_TASK PROMPT:_ Among the entries below, please repeat exactly and only the lines from the line containing "R11: 330k (GND, n7) -> none" to the line containing "U3 pin DOUT: CS -> MISO", both lines included.

_Structured diff data:_
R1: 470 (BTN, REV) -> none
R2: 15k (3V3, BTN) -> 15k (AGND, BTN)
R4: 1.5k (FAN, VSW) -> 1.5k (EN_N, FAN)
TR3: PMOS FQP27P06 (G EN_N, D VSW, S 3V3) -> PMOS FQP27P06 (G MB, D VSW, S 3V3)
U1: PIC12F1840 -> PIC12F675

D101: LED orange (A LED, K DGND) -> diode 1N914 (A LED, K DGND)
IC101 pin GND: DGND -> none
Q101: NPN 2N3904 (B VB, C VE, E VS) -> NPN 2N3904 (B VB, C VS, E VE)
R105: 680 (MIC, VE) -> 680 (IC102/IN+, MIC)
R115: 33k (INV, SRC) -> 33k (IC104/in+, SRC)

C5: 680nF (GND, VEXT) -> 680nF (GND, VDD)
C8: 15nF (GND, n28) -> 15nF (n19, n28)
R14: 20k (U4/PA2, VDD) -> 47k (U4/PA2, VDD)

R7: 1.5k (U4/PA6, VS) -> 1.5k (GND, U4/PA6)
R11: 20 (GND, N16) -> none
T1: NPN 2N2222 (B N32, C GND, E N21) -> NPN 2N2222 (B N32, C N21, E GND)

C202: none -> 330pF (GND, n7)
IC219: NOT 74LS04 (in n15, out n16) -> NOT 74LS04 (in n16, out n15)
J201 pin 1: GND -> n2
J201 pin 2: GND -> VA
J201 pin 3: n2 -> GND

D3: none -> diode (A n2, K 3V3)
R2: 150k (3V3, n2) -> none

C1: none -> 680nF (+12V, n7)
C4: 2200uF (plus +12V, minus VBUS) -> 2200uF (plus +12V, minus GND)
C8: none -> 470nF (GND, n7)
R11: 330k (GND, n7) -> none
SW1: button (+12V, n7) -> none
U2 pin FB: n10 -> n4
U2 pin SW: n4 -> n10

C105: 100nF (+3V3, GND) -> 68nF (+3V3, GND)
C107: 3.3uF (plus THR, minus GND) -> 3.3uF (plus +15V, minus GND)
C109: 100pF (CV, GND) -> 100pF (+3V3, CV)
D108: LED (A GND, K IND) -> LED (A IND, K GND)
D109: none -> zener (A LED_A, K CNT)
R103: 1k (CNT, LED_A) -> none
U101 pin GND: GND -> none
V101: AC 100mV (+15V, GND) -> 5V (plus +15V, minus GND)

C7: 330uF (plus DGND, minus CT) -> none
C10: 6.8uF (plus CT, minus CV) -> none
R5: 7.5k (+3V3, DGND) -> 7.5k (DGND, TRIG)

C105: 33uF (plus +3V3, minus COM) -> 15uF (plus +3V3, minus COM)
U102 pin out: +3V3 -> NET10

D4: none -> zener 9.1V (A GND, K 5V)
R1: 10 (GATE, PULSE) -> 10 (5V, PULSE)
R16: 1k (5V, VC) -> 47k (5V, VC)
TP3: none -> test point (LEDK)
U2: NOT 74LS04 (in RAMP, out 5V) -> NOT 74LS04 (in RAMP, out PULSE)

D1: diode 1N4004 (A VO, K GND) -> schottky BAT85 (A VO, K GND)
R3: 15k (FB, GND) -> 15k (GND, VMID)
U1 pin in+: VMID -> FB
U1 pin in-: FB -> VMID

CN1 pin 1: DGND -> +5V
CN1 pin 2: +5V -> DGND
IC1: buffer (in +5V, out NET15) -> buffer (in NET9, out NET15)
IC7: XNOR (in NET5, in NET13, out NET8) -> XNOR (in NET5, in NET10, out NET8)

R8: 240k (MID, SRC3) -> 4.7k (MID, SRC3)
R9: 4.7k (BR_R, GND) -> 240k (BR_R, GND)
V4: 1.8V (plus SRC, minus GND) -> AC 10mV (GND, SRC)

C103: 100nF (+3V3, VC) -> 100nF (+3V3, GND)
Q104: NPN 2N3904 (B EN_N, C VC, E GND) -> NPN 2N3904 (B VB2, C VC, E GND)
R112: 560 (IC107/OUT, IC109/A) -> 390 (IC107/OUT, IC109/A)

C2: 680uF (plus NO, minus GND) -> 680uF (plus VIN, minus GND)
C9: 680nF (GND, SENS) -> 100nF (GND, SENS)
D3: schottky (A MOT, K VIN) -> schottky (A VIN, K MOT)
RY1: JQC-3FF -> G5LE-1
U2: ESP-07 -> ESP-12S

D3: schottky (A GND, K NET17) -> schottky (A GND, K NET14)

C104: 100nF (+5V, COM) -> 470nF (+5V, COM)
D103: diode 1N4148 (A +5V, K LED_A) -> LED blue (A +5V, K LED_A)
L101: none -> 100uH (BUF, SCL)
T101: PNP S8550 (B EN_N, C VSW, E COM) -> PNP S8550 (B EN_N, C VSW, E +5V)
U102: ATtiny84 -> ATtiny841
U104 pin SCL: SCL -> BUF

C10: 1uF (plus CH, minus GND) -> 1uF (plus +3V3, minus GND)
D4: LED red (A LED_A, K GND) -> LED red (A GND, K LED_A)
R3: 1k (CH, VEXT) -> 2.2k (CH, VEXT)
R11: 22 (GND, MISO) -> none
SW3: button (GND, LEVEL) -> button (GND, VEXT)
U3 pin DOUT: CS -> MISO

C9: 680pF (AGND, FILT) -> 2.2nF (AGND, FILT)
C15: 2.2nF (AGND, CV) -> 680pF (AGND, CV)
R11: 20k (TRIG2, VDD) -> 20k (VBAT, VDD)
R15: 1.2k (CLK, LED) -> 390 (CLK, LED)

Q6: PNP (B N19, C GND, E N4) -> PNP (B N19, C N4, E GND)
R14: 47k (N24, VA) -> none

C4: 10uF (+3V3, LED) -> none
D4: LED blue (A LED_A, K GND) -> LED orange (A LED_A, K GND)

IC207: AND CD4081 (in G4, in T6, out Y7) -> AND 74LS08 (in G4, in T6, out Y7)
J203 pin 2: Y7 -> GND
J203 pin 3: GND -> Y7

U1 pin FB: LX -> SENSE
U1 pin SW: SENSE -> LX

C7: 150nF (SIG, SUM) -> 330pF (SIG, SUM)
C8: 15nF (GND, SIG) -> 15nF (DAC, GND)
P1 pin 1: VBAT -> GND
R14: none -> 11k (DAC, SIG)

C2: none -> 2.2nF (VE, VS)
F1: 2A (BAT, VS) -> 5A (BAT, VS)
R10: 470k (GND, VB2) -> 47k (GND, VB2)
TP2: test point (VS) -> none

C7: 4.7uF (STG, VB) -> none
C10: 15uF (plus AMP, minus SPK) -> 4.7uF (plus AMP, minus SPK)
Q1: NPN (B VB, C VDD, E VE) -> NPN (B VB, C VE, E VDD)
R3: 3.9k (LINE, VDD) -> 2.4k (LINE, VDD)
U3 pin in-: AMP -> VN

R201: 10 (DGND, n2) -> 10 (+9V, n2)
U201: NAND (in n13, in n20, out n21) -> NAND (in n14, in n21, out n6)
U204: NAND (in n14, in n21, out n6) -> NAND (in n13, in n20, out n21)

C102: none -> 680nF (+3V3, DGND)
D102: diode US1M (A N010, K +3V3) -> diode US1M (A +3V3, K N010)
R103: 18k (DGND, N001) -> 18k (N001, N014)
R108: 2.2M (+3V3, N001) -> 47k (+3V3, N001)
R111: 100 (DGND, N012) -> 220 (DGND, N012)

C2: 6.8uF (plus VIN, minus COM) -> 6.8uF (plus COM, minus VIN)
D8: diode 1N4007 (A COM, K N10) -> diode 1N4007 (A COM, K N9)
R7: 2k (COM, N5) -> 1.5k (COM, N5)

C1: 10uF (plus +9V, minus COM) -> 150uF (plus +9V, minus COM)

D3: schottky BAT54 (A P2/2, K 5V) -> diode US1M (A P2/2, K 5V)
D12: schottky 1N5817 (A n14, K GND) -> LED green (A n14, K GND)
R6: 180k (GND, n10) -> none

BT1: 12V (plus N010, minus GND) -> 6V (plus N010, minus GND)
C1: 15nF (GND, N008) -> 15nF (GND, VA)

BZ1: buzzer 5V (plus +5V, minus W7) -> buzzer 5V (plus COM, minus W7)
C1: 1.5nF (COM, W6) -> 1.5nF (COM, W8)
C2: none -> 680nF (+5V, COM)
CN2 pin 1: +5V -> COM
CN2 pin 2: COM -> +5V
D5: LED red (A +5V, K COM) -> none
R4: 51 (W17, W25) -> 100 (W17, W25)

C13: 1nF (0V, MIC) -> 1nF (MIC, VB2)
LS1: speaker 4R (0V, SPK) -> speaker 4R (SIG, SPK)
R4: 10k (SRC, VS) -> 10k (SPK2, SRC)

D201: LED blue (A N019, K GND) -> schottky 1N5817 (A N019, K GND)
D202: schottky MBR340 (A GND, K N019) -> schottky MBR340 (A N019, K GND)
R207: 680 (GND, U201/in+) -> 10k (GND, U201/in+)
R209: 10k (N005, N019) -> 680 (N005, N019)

_ANSWER TO THIS TASK:_
R11: 330k (GND, n7) -> none
SW1: button (+12V, n7) -> none
U2 pin FB: n10 -> n4
U2 pin SW: n4 -> n10

C105: 100nF (+3V3, GND) -> 68nF (+3V3, GND)
C107: 3.3uF (plus THR, minus GND) -> 3.3uF (plus +15V, minus GND)
C109: 100pF (CV, GND) -> 100pF (+3V3, CV)
D108: LED (A GND, K IND) -> LED (A IND, K GND)
D109: none -> zener (A LED_A, K CNT)
R103: 1k (CNT, LED_A) -> none
U101 pin GND: GND -> none
V101: AC 100mV (+15V, GND) -> 5V (plus +15V, minus GND)

C7: 330uF (plus DGND, minus CT) -> none
C10: 6.8uF (plus CT, minus CV) -> none
R5: 7.5k (+3V3, DGND) -> 7.5k (DGND, TRIG)

C105: 33uF (plus +3V3, minus COM) -> 15uF (plus +3V3, minus COM)
U102 pin out: +3V3 -> NET10

D4: none -> zener 9.1V (A GND, K 5V)
R1: 10 (GATE, PULSE) -> 10 (5V, PULSE)
R16: 1k (5V, VC) -> 47k (5V, VC)
TP3: none -> test point (LEDK)
U2: NOT 74LS04 (in RAMP, out 5V) -> NOT 74LS04 (in RAMP, out PULSE)

D1: diode 1N4004 (A VO, K GND) -> schottky BAT85 (A VO, K GND)
R3: 15k (FB, GND) -> 15k (GND, VMID)
U1 pin in+: VMID -> FB
U1 pin in-: FB -> VMID

CN1 pin 1: DGND -> +5V
CN1 pin 2: +5V -> DGND
IC1: buffer (in +5V, out NET15) -> buffer (in NET9, out NET15)
IC7: XNOR (in NET5, in NET13, out NET8) -> XNOR (in NET5, in NET10, out NET8)

R8: 240k (MID, SRC3) -> 4.7k (MID, SRC3)
R9: 4.7k (BR_R, GND) -> 240k (BR_R, GND)
V4: 1.8V (plus SRC, minus GND) -> AC 10mV (GND, SRC)

C103: 100nF (+3V3, VC) -> 100nF (+3V3, GND)
Q104: NPN 2N3904 (B EN_N, C VC, E GND) -> NPN 2N3904 (B VB2, C VC, E GND)
R112: 560 (IC107/OUT, IC109/A) -> 390 (IC107/OUT, IC109/A)

C2: 680uF (plus NO, minus GND) -> 680uF (plus VIN, minus GND)
C9: 680nF (GND, SENS) -> 100nF (GND, SENS)
D3: schottky (A MOT, K VIN) -> schottky (A VIN, K MOT)
RY1: JQC-3FF -> G5LE-1
U2: ESP-07 -> ESP-12S

D3: schottky (A GND, K NET17) -> schottky (A GND, K NET14)

C104: 100nF (+5V, COM) -> 470nF (+5V, COM)
D103: diode 1N4148 (A +5V, K LED_A) -> LED blue (A +5V, K LED_A)
L101: none -> 100uH (BUF, SCL)
T101: PNP S8550 (B EN_N, C VSW, E COM) -> PNP S8550 (B EN_N, C VSW, E +5V)
U102: ATtiny84 -> ATtiny841
U104 pin SCL: SCL -> BUF

C10: 1uF (plus CH, minus GND) -> 1uF (plus +3V3, minus GND)
D4: LED red (A LED_A, K GND) -> LED red (A GND, K LED_A)
R3: 1k (CH, VEXT) -> 2.2k (CH, VEXT)
R11: 22 (GND, MISO) -> none
SW3: button (GND, LEVEL) -> button (GND, VEXT)
U3 pin DOUT: CS -> MISO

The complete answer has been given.